> [Task statement]
Find the lines in the listing below that have the word "turquoise" and give their count, nothing else.

%%

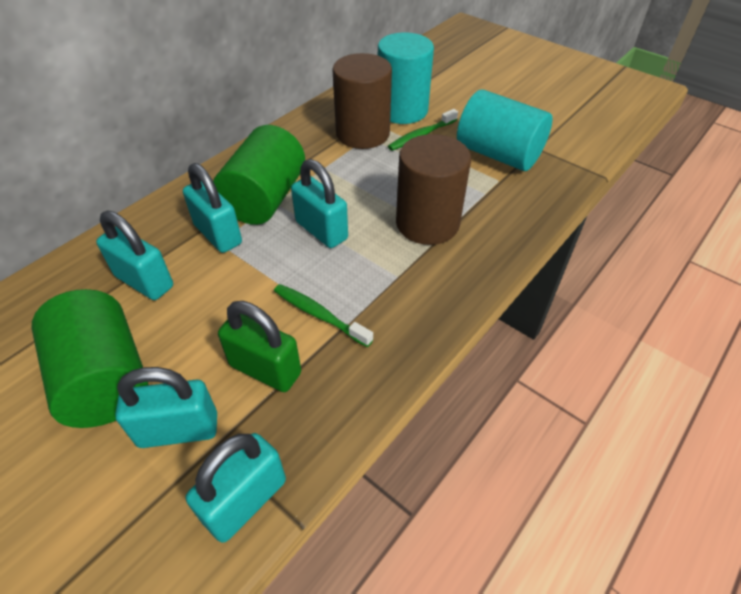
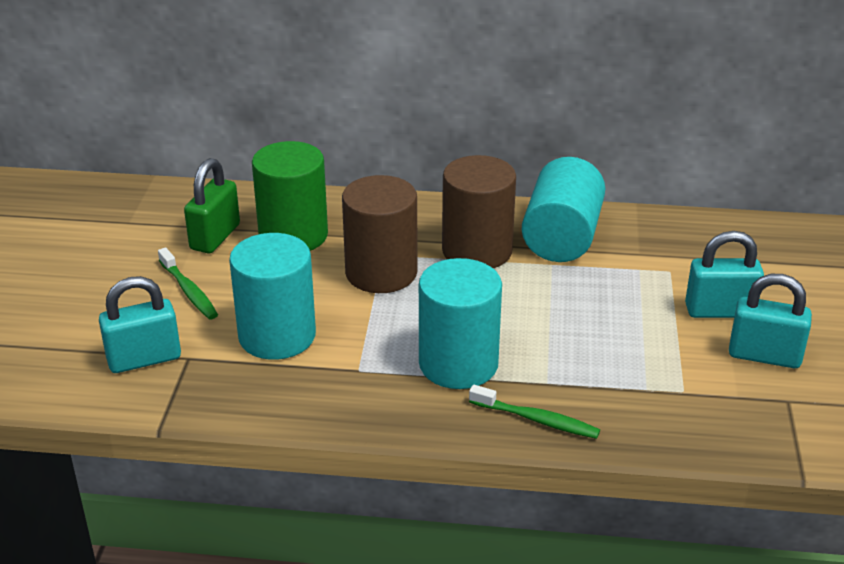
green cylinder: 2 -> 1
turquoise cylinder: 2 -> 3
turquoise padlock: 5 -> 3

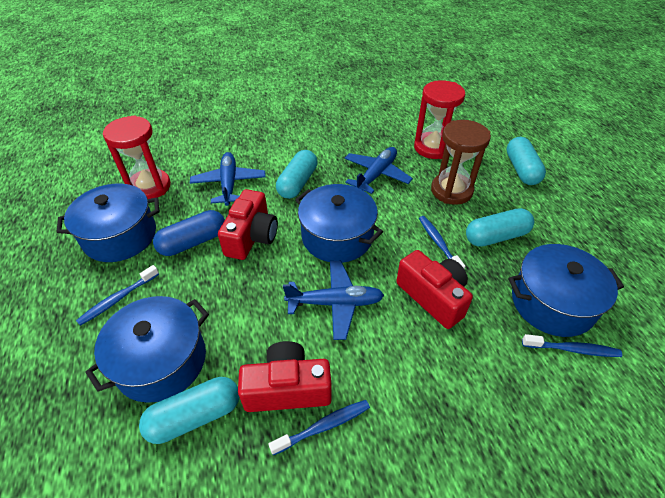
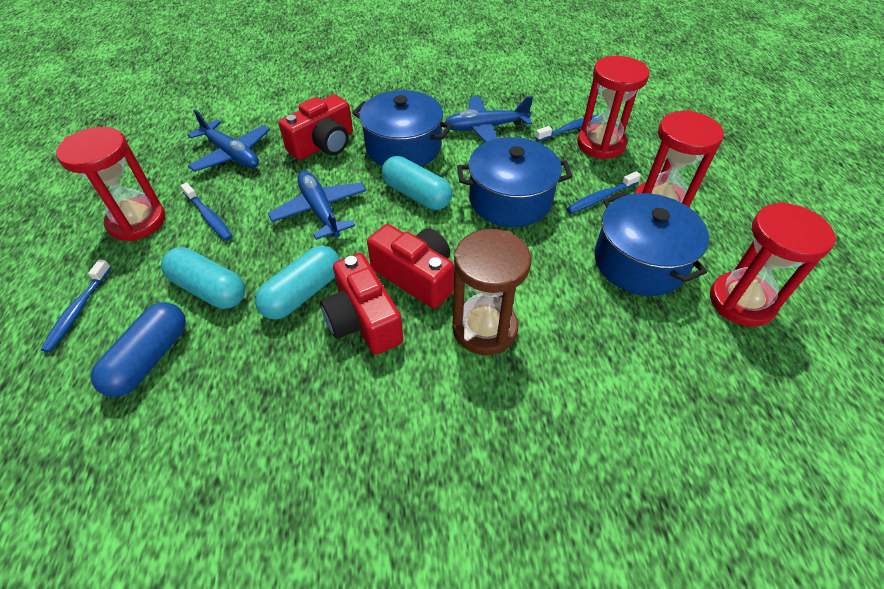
blue pot: 4 -> 3
red hourglass: 2 -> 4
turquoise capsule: 4 -> 3

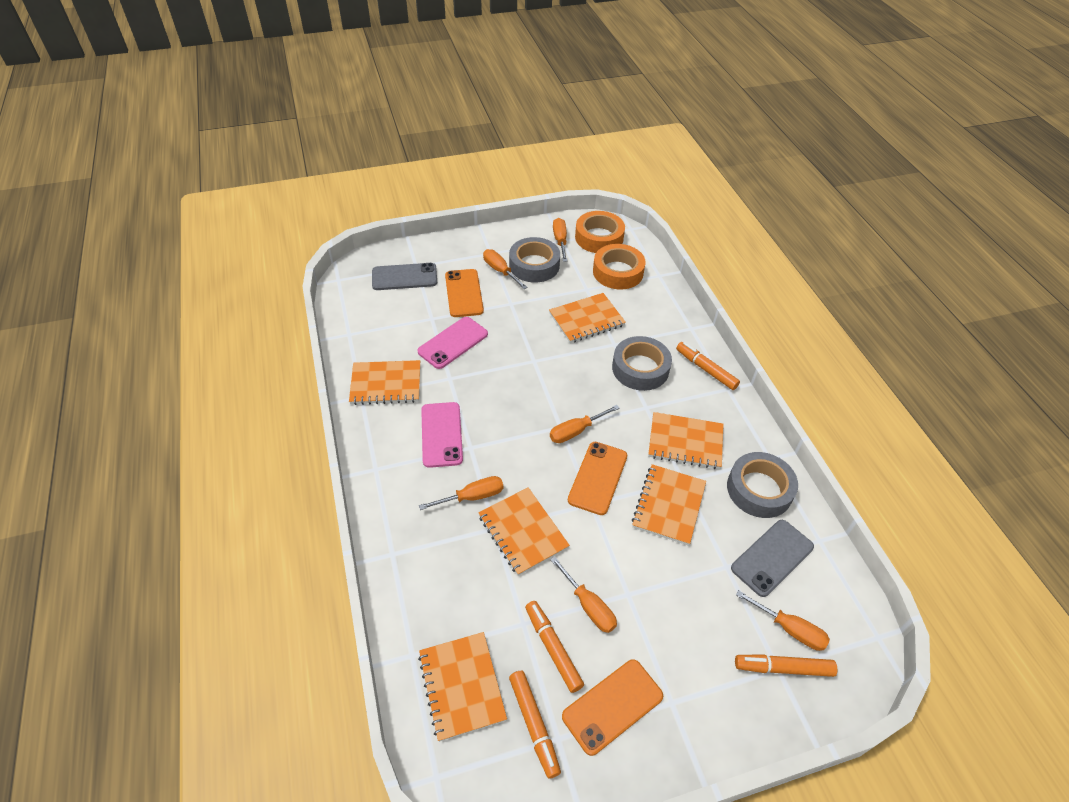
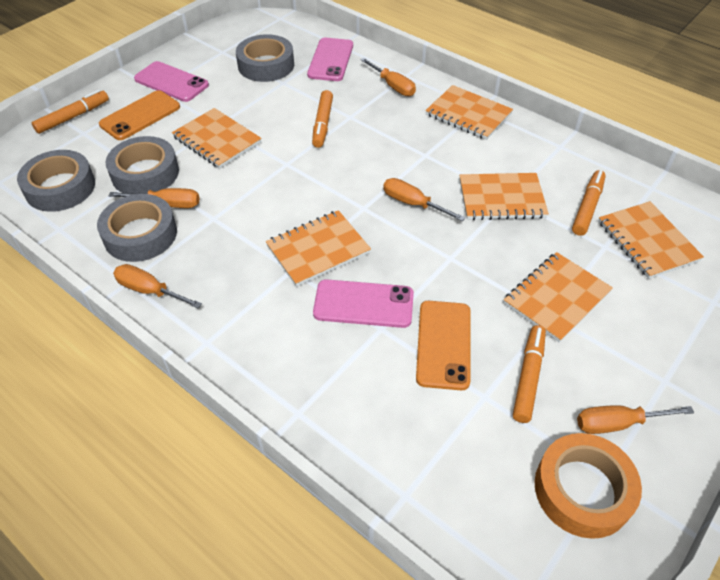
grey phone: 2 -> 0
grey tape: 3 -> 4
orange phone: 3 -> 2
orange screwdriver: 6 -> 5
orange tape: 2 -> 1
pink phone: 2 -> 3

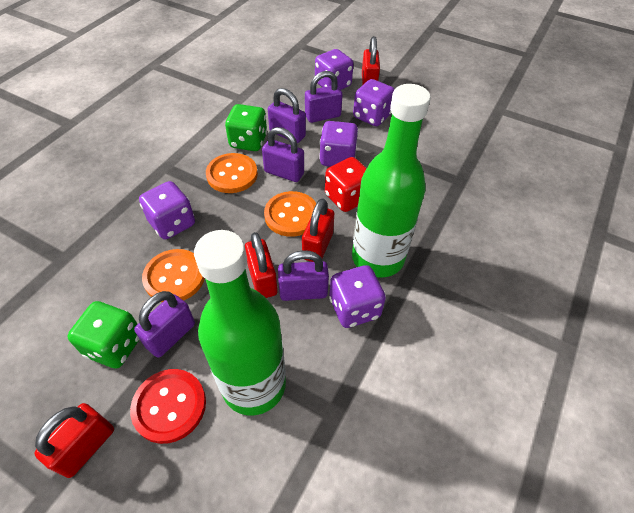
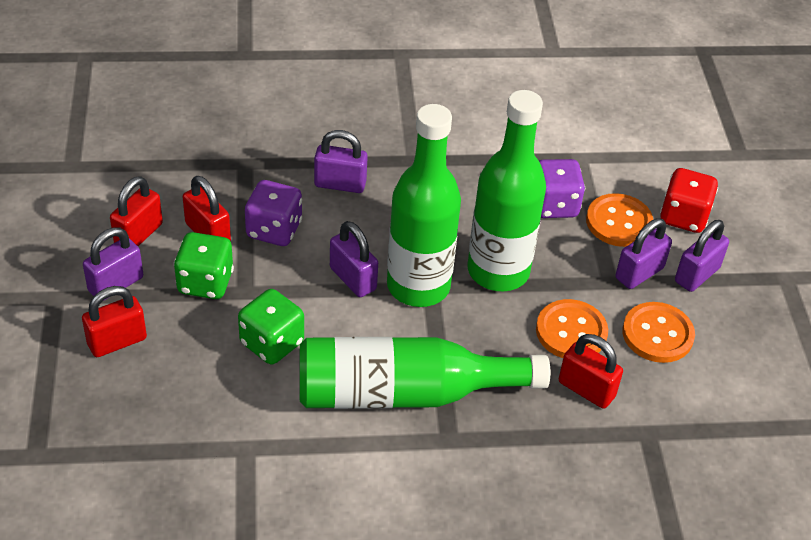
green bottle: 2 -> 3
purple dice: 5 -> 2
red button: 1 -> 0

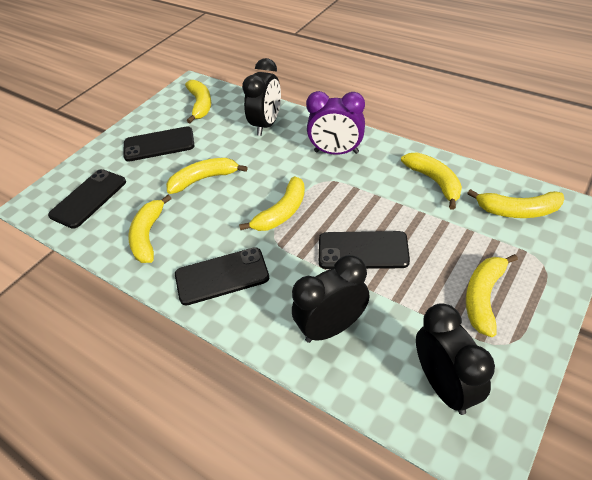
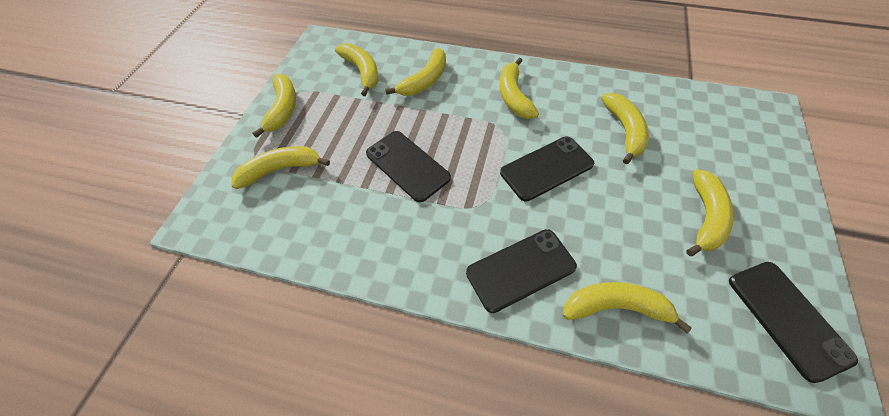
black clock: 3 -> 0
purple clock: 1 -> 0
yellow banana: 7 -> 8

%%

> [Task output]
3